_Assignment_. Restate the records below word for word.

_Excerpted data_.
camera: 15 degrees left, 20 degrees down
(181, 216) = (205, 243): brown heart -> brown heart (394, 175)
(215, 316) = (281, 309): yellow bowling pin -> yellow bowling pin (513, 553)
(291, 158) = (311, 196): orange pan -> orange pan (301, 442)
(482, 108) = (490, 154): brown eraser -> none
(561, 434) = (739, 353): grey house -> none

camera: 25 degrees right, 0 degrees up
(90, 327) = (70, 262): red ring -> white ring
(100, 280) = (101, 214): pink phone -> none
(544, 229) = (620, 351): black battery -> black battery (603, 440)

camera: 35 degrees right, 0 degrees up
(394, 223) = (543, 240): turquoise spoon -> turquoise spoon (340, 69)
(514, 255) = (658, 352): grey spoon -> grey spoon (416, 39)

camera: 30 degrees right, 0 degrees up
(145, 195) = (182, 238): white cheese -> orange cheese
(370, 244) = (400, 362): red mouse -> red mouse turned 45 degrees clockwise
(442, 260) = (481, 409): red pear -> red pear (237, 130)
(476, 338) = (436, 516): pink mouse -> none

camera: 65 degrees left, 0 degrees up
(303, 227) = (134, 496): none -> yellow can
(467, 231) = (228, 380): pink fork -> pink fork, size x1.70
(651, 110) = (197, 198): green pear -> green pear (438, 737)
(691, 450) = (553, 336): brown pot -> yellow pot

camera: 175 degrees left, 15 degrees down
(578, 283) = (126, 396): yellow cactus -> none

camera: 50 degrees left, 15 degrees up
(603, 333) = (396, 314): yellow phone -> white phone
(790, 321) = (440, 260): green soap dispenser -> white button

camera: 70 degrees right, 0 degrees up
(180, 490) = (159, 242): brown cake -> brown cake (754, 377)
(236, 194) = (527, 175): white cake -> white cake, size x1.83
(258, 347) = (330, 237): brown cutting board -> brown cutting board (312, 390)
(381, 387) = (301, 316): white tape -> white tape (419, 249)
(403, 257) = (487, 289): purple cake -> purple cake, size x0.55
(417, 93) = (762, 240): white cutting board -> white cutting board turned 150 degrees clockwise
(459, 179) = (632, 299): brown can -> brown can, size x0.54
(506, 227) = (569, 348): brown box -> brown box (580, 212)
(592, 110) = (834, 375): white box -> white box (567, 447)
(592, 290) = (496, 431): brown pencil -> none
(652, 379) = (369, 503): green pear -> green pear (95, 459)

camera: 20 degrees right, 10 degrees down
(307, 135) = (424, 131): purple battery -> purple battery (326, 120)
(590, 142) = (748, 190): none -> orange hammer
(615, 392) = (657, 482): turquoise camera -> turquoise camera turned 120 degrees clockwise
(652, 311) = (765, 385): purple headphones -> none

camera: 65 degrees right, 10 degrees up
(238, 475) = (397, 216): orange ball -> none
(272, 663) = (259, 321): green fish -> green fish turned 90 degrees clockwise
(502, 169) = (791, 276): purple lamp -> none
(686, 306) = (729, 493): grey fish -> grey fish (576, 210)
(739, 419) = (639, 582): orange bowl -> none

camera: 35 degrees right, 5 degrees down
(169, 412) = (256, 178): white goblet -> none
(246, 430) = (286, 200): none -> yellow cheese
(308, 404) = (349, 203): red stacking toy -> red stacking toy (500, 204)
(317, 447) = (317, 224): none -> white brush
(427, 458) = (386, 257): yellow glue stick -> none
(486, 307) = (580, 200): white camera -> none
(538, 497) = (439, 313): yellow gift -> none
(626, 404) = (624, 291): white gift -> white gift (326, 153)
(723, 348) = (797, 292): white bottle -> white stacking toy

_Solution_.
camera: 15 degrees left, 20 degrees down
(181, 216) = (205, 243): brown heart -> brown heart (394, 175)
(215, 316) = (281, 309): yellow bowling pin -> yellow bowling pin (513, 553)
(291, 158) = (311, 196): orange pan -> orange pan (301, 442)
(482, 108) = (490, 154): brown eraser -> none
(561, 434) = (739, 353): grey house -> none

camera: 25 degrees right, 0 degrees up
(90, 327) = (70, 262): red ring -> white ring
(100, 280) = (101, 214): pink phone -> none
(544, 229) = (620, 351): black battery -> black battery (603, 440)

camera: 35 degrees right, 0 degrees up
(394, 223) = (543, 240): turquoise spoon -> turquoise spoon (340, 69)
(514, 255) = (658, 352): grey spoon -> grey spoon (416, 39)

camera: 30 degrees right, 0 degrees up
(145, 195) = (182, 238): white cheese -> orange cheese
(370, 244) = (400, 362): red mouse -> red mouse turned 45 degrees clockwise
(442, 260) = (481, 409): red pear -> red pear (237, 130)
(476, 338) = (436, 516): pink mouse -> none

camera: 65 degrees left, 0 degrees up
(303, 227) = (134, 496): none -> yellow can
(467, 231) = (228, 380): pink fork -> pink fork, size x1.70
(651, 110) = (197, 198): green pear -> green pear (438, 737)
(691, 450) = (553, 336): brown pot -> yellow pot

camera: 175 degrees left, 15 degrees down
(578, 283) = (126, 396): yellow cactus -> none

camera: 50 degrees left, 15 degrees up
(603, 333) = (396, 314): yellow phone -> white phone
(790, 321) = (440, 260): green soap dispenser -> white button

camera: 70 degrees right, 0 degrees up
(180, 490) = (159, 242): brown cake -> brown cake (754, 377)
(236, 194) = (527, 175): white cake -> white cake, size x1.83
(258, 347) = (330, 237): brown cutting board -> brown cutting board (312, 390)
(381, 387) = (301, 316): white tape -> white tape (419, 249)
(403, 257) = (487, 289): purple cake -> purple cake, size x0.55
(417, 93) = (762, 240): white cutting board -> white cutting board turned 150 degrees clockwise
(459, 179) = (632, 299): brown can -> brown can, size x0.54
(506, 227) = (569, 348): brown box -> brown box (580, 212)
(592, 110) = (834, 375): white box -> white box (567, 447)
(592, 290) = (496, 431): brown pencil -> none
(652, 379) = (369, 503): green pear -> green pear (95, 459)

camera: 20 degrees right, 10 degrees down
(307, 135) = (424, 131): purple battery -> purple battery (326, 120)
(590, 142) = (748, 190): none -> orange hammer
(615, 392) = (657, 482): turquoise camera -> turquoise camera turned 120 degrees clockwise
(652, 311) = (765, 385): purple headphones -> none

camera: 65 degrees right, 10 degrees up
(238, 475) = (397, 216): orange ball -> none
(272, 663) = (259, 321): green fish -> green fish turned 90 degrees clockwise
(502, 169) = (791, 276): purple lamp -> none
(686, 306) = (729, 493): grey fish -> grey fish (576, 210)
(739, 419) = (639, 582): orange bowl -> none

camera: 35 degrees right, 5 degrees down
(169, 412) = (256, 178): white goblet -> none
(246, 430) = (286, 200): none -> yellow cheese
(308, 404) = (349, 203): red stacking toy -> red stacking toy (500, 204)
(317, 447) = (317, 224): none -> white brush
(427, 458) = (386, 257): yellow glue stick -> none
(486, 307) = (580, 200): white camera -> none
(538, 497) = (439, 313): yellow gift -> none
(626, 404) = (624, 291): white gift -> white gift (326, 153)
(723, 348) = (797, 292): white bottle -> white stacking toy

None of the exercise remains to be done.